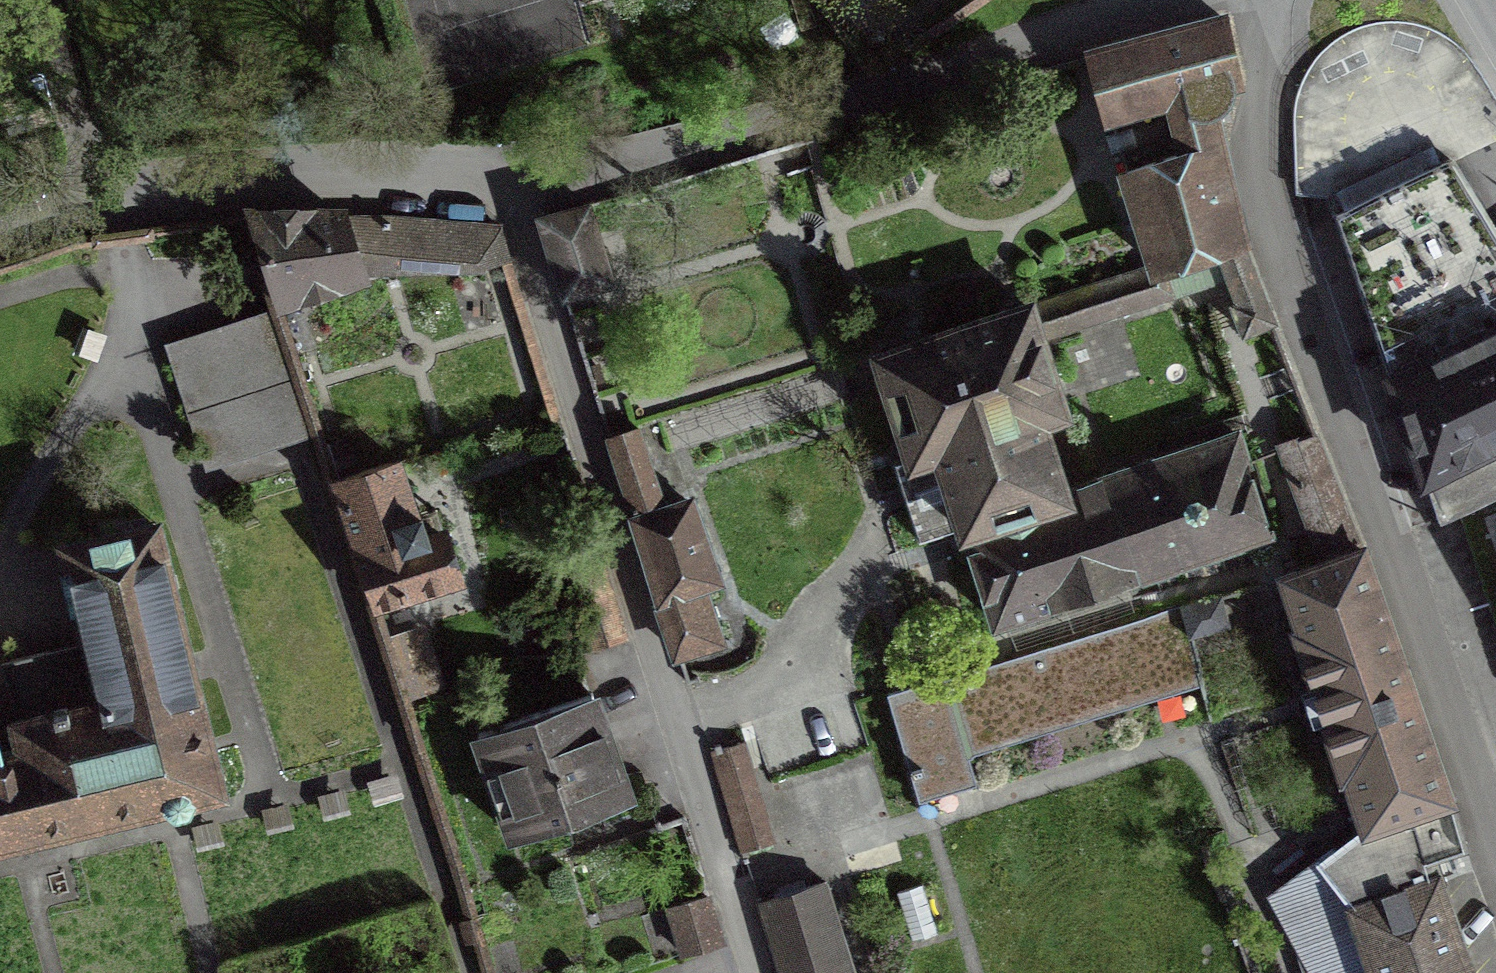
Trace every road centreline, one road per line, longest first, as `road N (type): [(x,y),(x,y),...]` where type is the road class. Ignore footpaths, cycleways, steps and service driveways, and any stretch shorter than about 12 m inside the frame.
road 1 (residential): [(1261,0),(1255,138),(1495,871)]
road 2 (residential): [(752,972),(510,198)]
road 3 (residential): [(1180,0),(510,198)]
road 4 (residential): [(510,198),(239,184),(96,215)]
road 5 (residential): [(96,215),(39,0)]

□ □ □ □

■ Task prompt ■
Copy out the data exactly and keep the pictures out.

■ Answer to the exercise ■
Trace every road centreline, one road per line, longest first, as `road N (type): [(x,y),(x,y),...]` where type is the road class. Ignore footpaths, cycleways, steps and service driveways, and any stretch shorter than about 12 m inside the frame.
road 1 (residential): [(1261,0),(1255,138),(1495,871)]
road 2 (residential): [(752,972),(510,198)]
road 3 (residential): [(1180,0),(510,198)]
road 4 (residential): [(510,198),(239,184),(96,215)]
road 5 (residential): [(96,215),(39,0)]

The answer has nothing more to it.